## DATASET EXTRACT

--- START ---

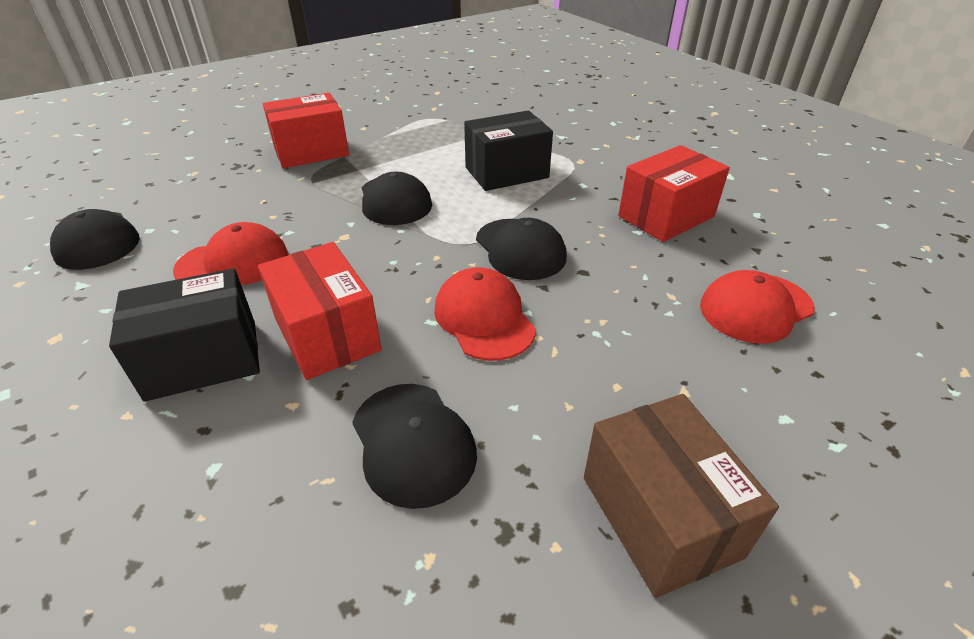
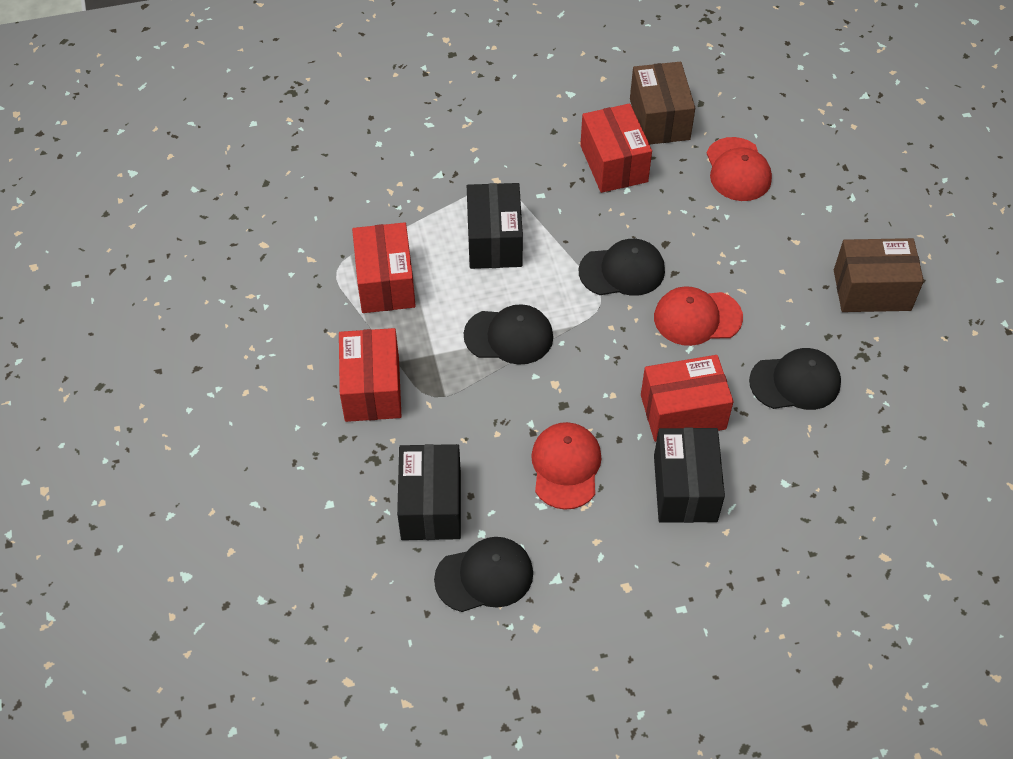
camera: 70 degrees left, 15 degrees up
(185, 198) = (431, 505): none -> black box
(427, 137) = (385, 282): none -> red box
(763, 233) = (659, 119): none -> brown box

--- END ---

## PROMPT
Except for the pictures, give the data again word for word.

## TASK OUTPUT
camera: 70 degrees left, 15 degrees up
(185, 198) = (431, 505): none -> black box
(427, 137) = (385, 282): none -> red box
(763, 233) = (659, 119): none -> brown box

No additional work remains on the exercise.